Start of Block

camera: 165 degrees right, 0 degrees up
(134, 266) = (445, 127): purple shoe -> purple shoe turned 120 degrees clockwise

End of Block
Start of Block

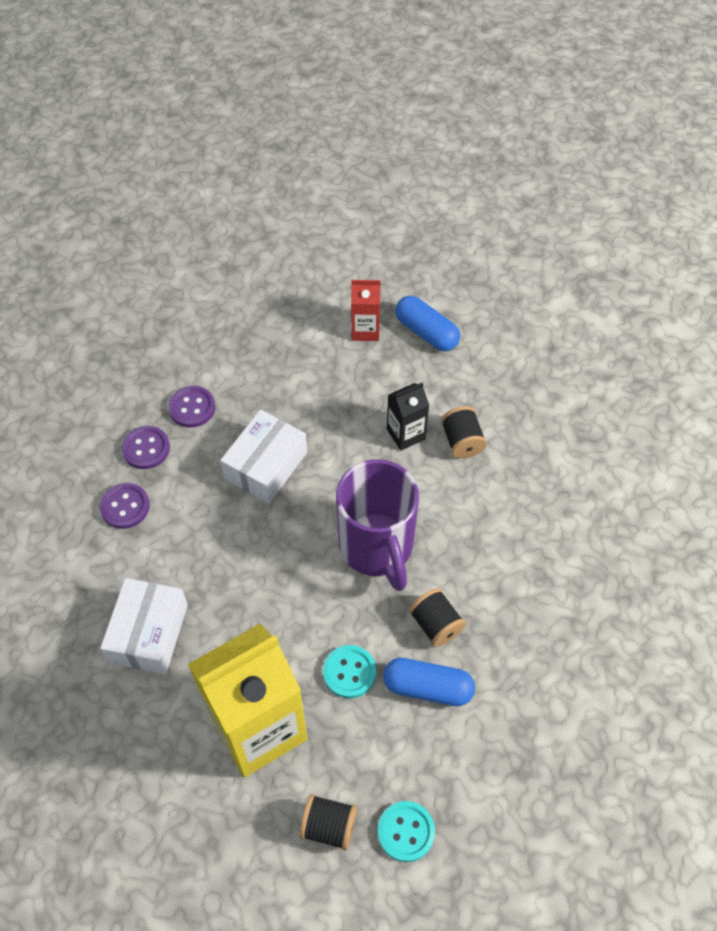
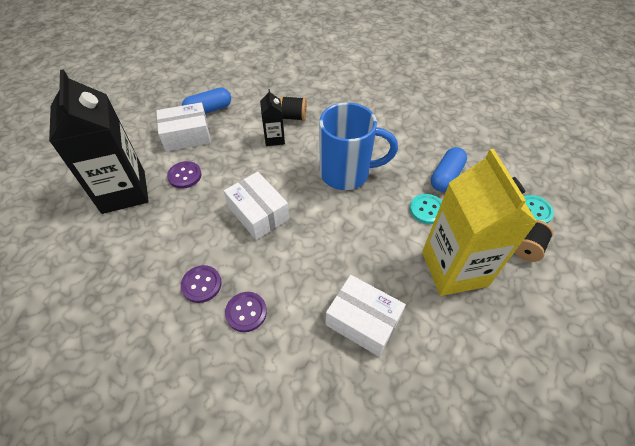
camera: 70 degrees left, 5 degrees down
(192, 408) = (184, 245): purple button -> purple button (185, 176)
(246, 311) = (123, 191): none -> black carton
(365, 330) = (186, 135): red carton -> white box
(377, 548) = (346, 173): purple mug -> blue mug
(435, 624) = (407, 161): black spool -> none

End of Block

◆ TASK ITEM ◆
Give back, unchanged, the run of lines in the listing above that begins at the line containing "camera: 165 degrees right, 0 degrees up" and ends at the line containing "(134, 266) = (445, 127): purple", both included.

◆ WRITTEN RESPONSE ◆
camera: 165 degrees right, 0 degrees up
(134, 266) = (445, 127): purple shoe -> purple shoe turned 120 degrees clockwise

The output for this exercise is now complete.